§ **Instructions for the task**: Copy out the lines of the records below, and only those lines, from the one with "camera: 10 degrees right, 5 degrees up" through the one with "(571, 440) = (432, 341): brown", exactly as they appear.

Start of Data provided

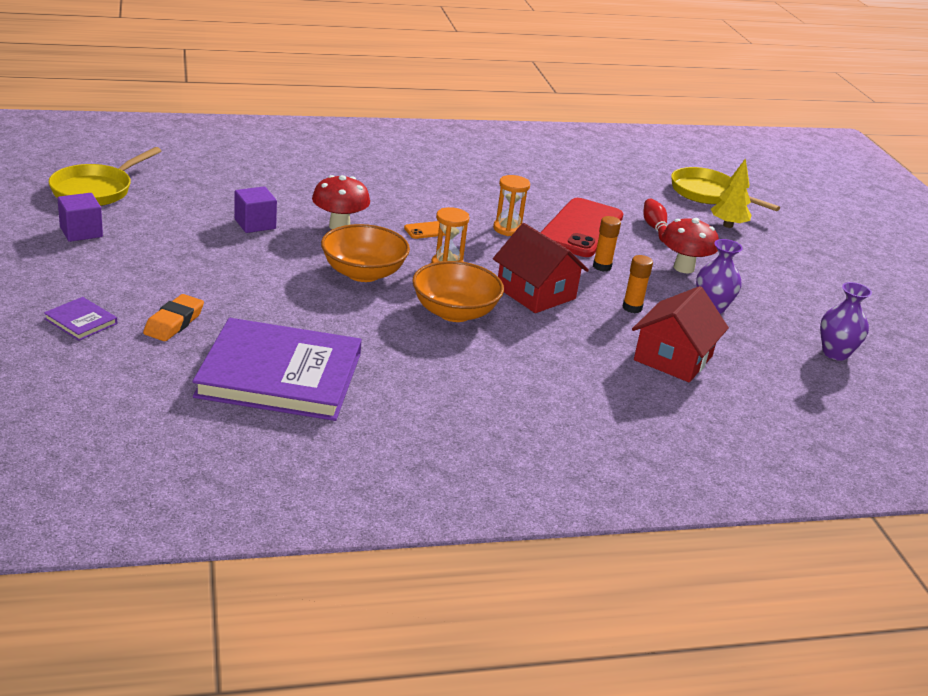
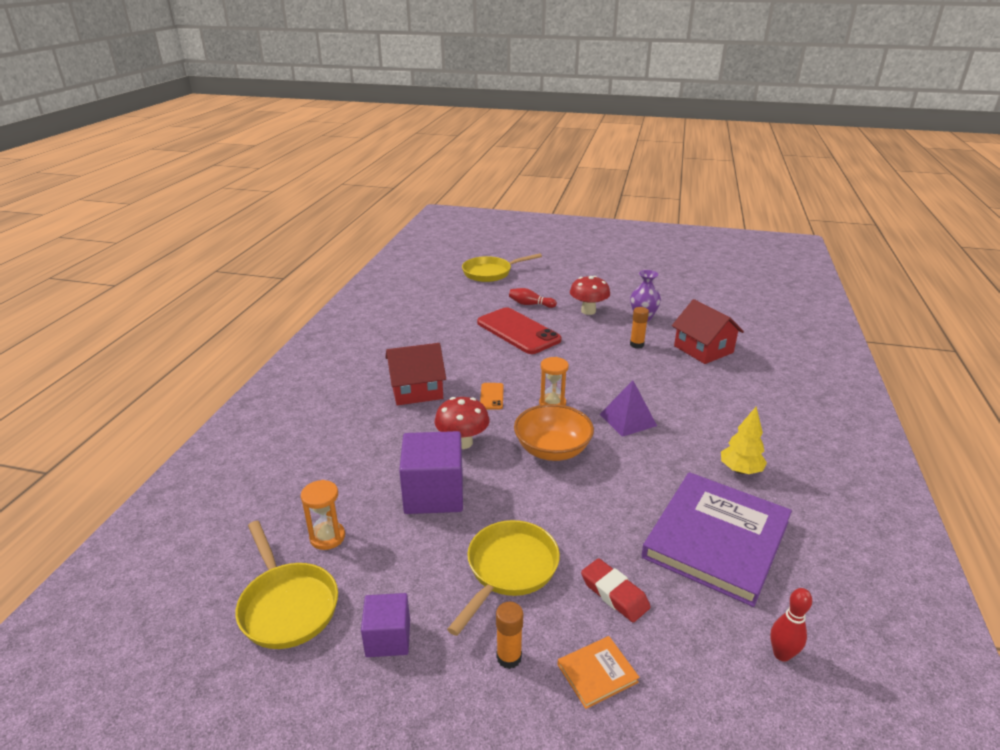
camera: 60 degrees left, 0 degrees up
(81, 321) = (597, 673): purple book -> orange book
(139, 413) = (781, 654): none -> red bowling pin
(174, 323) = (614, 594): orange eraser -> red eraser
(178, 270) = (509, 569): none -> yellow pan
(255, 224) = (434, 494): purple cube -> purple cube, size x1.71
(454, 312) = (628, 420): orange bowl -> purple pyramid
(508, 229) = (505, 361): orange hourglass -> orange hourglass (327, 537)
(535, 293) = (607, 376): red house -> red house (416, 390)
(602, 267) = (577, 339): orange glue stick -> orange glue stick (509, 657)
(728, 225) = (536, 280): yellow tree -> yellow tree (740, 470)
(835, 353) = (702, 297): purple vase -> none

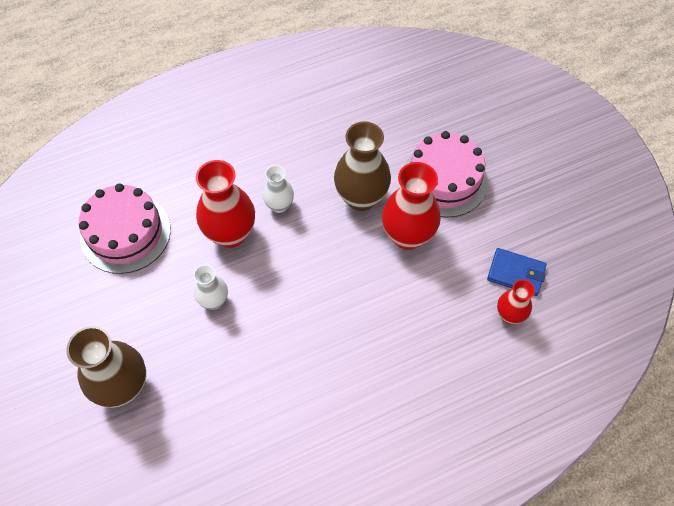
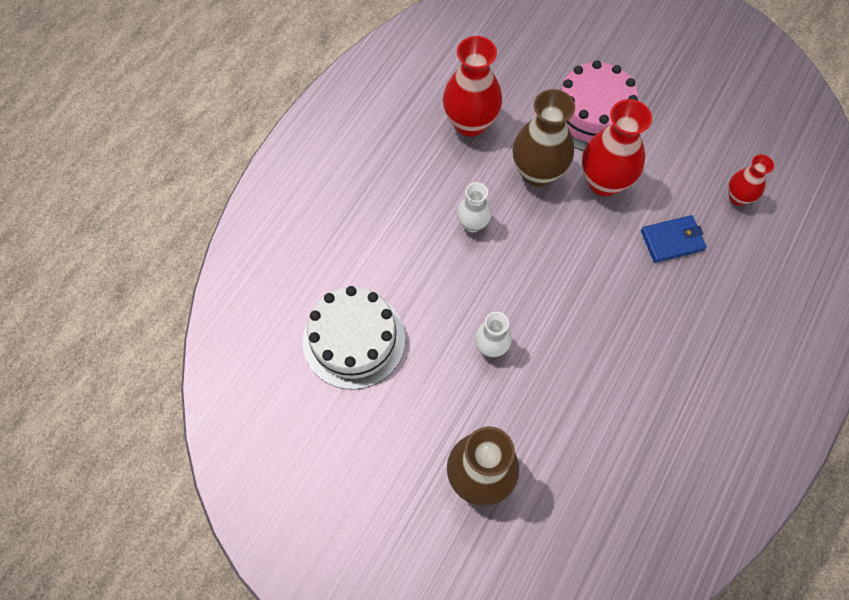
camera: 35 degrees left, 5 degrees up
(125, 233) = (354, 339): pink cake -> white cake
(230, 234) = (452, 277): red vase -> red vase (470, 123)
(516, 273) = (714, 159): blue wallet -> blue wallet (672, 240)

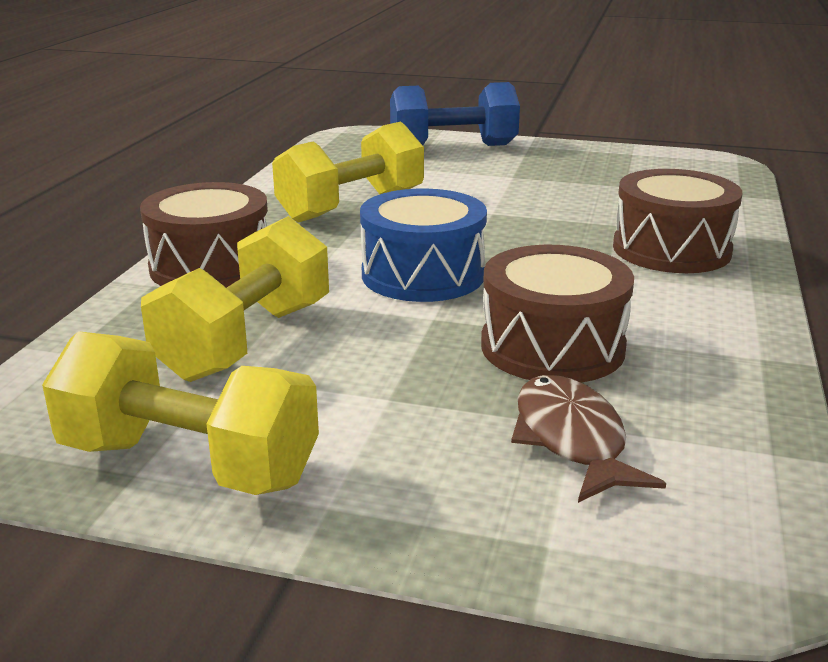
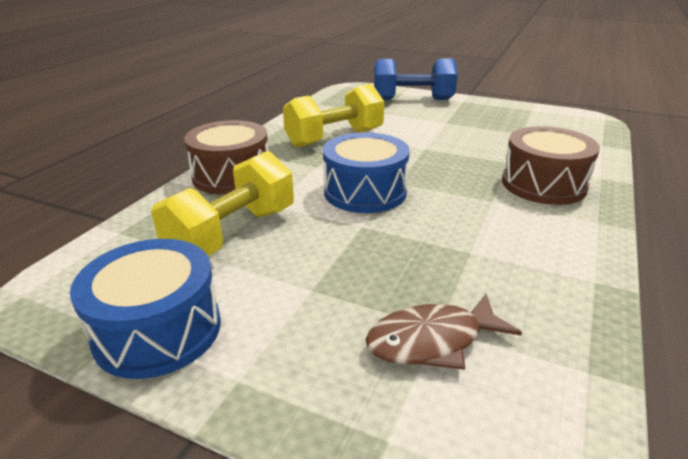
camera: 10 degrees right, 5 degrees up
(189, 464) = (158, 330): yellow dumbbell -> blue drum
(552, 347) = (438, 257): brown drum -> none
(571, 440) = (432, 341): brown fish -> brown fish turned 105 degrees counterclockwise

End of Data provided
Start of Data provided

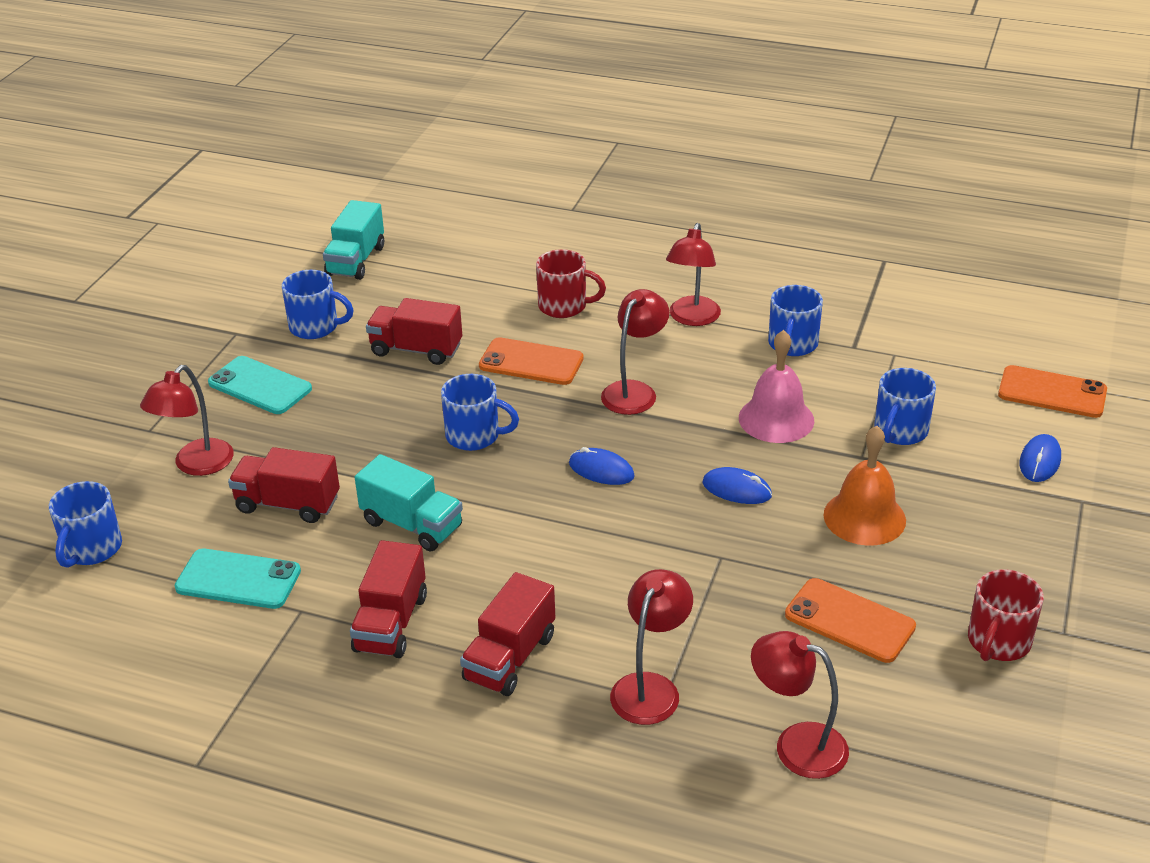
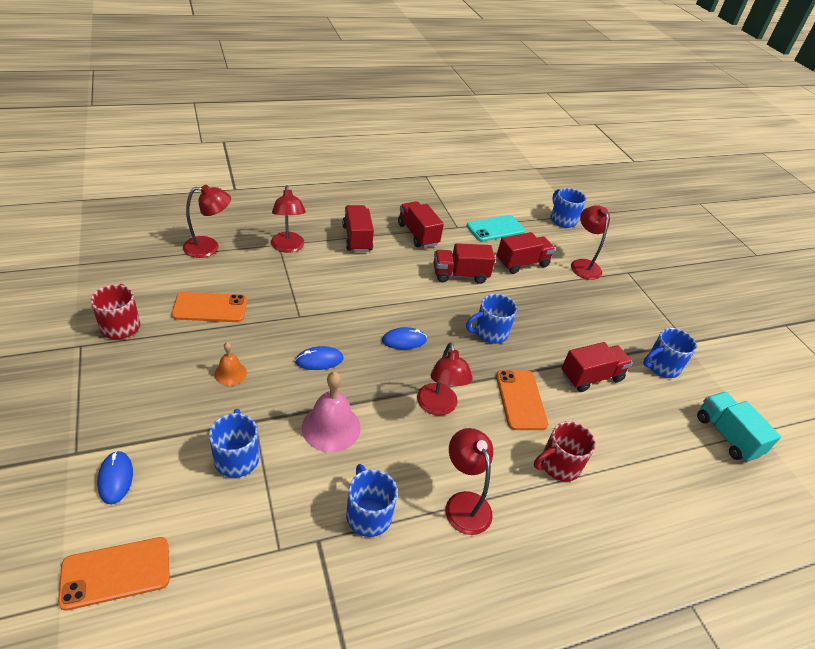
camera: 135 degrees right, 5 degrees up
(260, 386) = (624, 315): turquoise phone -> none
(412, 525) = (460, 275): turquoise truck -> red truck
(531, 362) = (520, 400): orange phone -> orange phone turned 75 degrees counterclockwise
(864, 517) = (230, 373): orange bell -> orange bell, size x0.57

End of Data provided

§ **Your response**:
camera: 10 degrees right, 5 degrees up
(189, 464) = (158, 330): yellow dumbbell -> blue drum
(552, 347) = (438, 257): brown drum -> none
(571, 440) = (432, 341): brown fish -> brown fish turned 105 degrees counterclockwise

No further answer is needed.